The task: Return the records below exactly, leaving nothing out.
Task material START
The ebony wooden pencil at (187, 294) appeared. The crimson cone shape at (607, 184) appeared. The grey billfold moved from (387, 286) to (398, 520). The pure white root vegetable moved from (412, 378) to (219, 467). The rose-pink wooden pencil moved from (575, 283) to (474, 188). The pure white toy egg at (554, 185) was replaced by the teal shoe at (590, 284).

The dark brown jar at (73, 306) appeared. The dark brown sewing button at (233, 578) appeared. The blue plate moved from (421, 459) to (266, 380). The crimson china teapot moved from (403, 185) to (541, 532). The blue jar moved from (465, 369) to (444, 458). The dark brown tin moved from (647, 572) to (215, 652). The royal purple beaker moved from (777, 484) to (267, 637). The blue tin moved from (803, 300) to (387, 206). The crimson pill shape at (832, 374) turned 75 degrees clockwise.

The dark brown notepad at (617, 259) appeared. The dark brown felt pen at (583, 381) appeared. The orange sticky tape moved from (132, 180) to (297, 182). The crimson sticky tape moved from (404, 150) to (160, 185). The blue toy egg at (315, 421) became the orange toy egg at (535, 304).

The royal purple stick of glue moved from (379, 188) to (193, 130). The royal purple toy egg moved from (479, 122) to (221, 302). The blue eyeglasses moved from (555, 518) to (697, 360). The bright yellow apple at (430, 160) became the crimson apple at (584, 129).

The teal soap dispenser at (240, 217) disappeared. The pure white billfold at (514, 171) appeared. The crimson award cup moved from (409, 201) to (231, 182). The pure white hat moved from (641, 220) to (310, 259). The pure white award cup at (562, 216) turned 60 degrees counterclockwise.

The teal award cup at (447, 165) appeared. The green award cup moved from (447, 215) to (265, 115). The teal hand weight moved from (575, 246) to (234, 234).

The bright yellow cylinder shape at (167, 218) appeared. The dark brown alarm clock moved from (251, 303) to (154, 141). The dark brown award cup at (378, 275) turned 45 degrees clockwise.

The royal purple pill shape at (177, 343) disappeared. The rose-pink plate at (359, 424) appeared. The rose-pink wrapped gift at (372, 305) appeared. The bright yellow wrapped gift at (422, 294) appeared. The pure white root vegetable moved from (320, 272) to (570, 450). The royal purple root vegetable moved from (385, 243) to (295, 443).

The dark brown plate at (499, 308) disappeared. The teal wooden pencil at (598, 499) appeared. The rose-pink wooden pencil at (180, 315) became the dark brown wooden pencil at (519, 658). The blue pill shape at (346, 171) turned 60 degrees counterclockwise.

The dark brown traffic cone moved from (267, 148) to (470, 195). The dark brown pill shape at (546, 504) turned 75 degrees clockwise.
Task material END
Response to this exercise:
The ebony wooden pencil at (187, 294) appeared. The crimson cone shape at (607, 184) appeared. The grey billfold moved from (387, 286) to (398, 520). The pure white root vegetable moved from (412, 378) to (219, 467). The rose-pink wooden pencil moved from (575, 283) to (474, 188). The pure white toy egg at (554, 185) was replaced by the teal shoe at (590, 284).

The dark brown jar at (73, 306) appeared. The dark brown sewing button at (233, 578) appeared. The blue plate moved from (421, 459) to (266, 380). The crimson china teapot moved from (403, 185) to (541, 532). The blue jar moved from (465, 369) to (444, 458). The dark brown tin moved from (647, 572) to (215, 652). The royal purple beaker moved from (777, 484) to (267, 637). The blue tin moved from (803, 300) to (387, 206). The crimson pill shape at (832, 374) turned 75 degrees clockwise.

The dark brown notepad at (617, 259) appeared. The dark brown felt pen at (583, 381) appeared. The orange sticky tape moved from (132, 180) to (297, 182). The crimson sticky tape moved from (404, 150) to (160, 185). The blue toy egg at (315, 421) became the orange toy egg at (535, 304).

The royal purple stick of glue moved from (379, 188) to (193, 130). The royal purple toy egg moved from (479, 122) to (221, 302). The blue eyeglasses moved from (555, 518) to (697, 360). The bright yellow apple at (430, 160) became the crimson apple at (584, 129).

The teal soap dispenser at (240, 217) disappeared. The pure white billfold at (514, 171) appeared. The crimson award cup moved from (409, 201) to (231, 182). The pure white hat moved from (641, 220) to (310, 259). The pure white award cup at (562, 216) turned 60 degrees counterclockwise.

The teal award cup at (447, 165) appeared. The green award cup moved from (447, 215) to (265, 115). The teal hand weight moved from (575, 246) to (234, 234).

The bright yellow cylinder shape at (167, 218) appeared. The dark brown alarm clock moved from (251, 303) to (154, 141). The dark brown award cup at (378, 275) turned 45 degrees clockwise.

The royal purple pill shape at (177, 343) disappeared. The rose-pink plate at (359, 424) appeared. The rose-pink wrapped gift at (372, 305) appeared. The bright yellow wrapped gift at (422, 294) appeared. The pure white root vegetable moved from (320, 272) to (570, 450). The royal purple root vegetable moved from (385, 243) to (295, 443).

The dark brown plate at (499, 308) disappeared. The teal wooden pencil at (598, 499) appeared. The rose-pink wooden pencil at (180, 315) became the dark brown wooden pencil at (519, 658). The blue pill shape at (346, 171) turned 60 degrees counterclockwise.

The dark brown traffic cone moved from (267, 148) to (470, 195). The dark brown pill shape at (546, 504) turned 75 degrees clockwise.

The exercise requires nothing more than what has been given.